## What the task asks
Using the records that follow, reproduce exactly the lines starting at the line containing "(763, 276) = (402, 281): brown" and ending at the line containing "(309, 120) = (532, 277): brown". Include both end lines and no pictures.

## Stored data
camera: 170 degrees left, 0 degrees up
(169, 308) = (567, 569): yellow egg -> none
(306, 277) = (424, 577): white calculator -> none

--

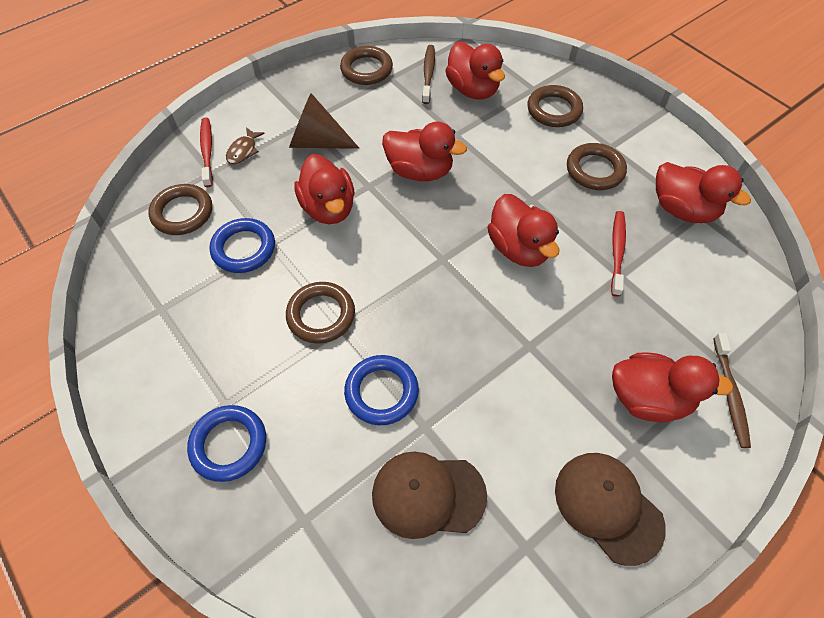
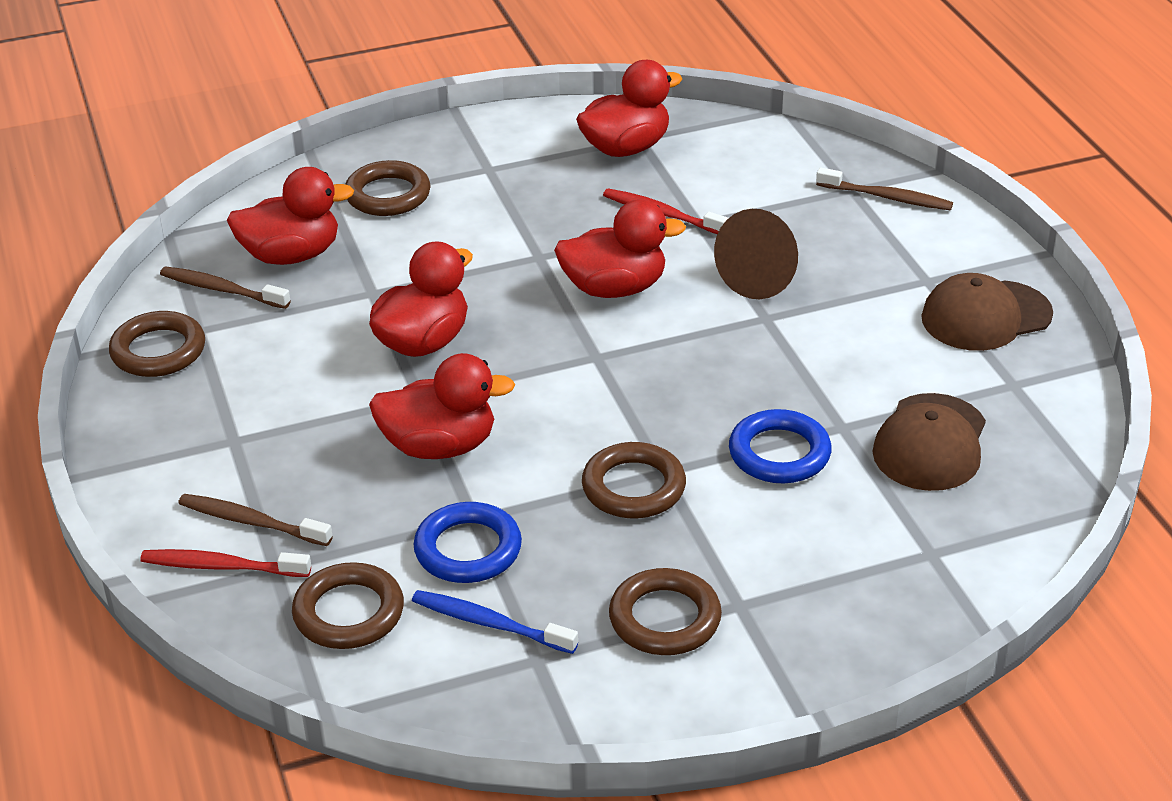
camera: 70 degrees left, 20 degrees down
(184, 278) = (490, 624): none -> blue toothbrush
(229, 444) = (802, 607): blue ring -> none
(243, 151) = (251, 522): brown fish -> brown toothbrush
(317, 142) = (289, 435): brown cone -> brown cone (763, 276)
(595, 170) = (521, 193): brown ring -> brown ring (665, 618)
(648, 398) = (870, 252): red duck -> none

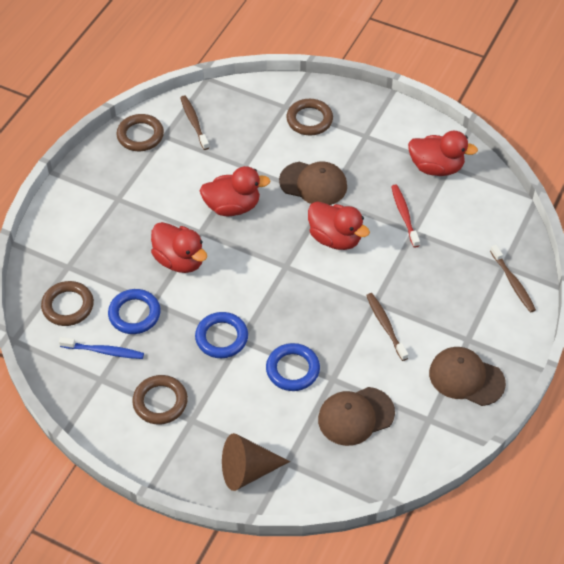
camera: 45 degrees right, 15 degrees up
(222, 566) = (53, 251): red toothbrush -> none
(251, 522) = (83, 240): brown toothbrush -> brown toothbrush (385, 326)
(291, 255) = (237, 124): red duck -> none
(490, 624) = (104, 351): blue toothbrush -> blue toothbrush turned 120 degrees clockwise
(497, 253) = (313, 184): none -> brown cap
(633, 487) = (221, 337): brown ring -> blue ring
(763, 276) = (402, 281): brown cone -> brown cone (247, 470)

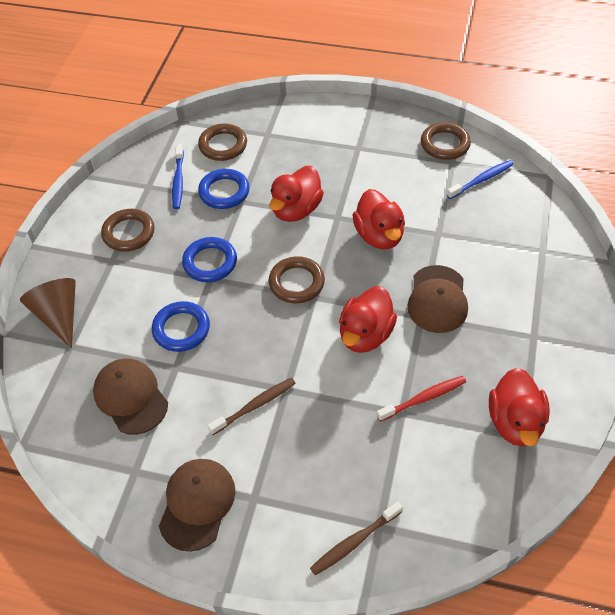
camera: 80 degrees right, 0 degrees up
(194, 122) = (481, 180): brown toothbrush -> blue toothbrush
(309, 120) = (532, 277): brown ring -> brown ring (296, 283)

## Solution to this problem
(763, 276) = (402, 281): brown cone -> brown cone (247, 470)

camera: 80 degrees right, 0 degrees up
(194, 122) = (481, 180): brown toothbrush -> blue toothbrush
(309, 120) = (532, 277): brown ring -> brown ring (296, 283)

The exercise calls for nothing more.